Start of Block

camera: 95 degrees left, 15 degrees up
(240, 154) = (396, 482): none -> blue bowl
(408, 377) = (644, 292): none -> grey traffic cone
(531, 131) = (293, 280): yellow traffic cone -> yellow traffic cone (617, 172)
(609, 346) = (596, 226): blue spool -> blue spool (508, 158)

End of Block

What the exercise asks: Copy out every line of the material above that contains the string "traffic".

Answer below:
(408, 377) = (644, 292): none -> grey traffic cone
(531, 131) = (293, 280): yellow traffic cone -> yellow traffic cone (617, 172)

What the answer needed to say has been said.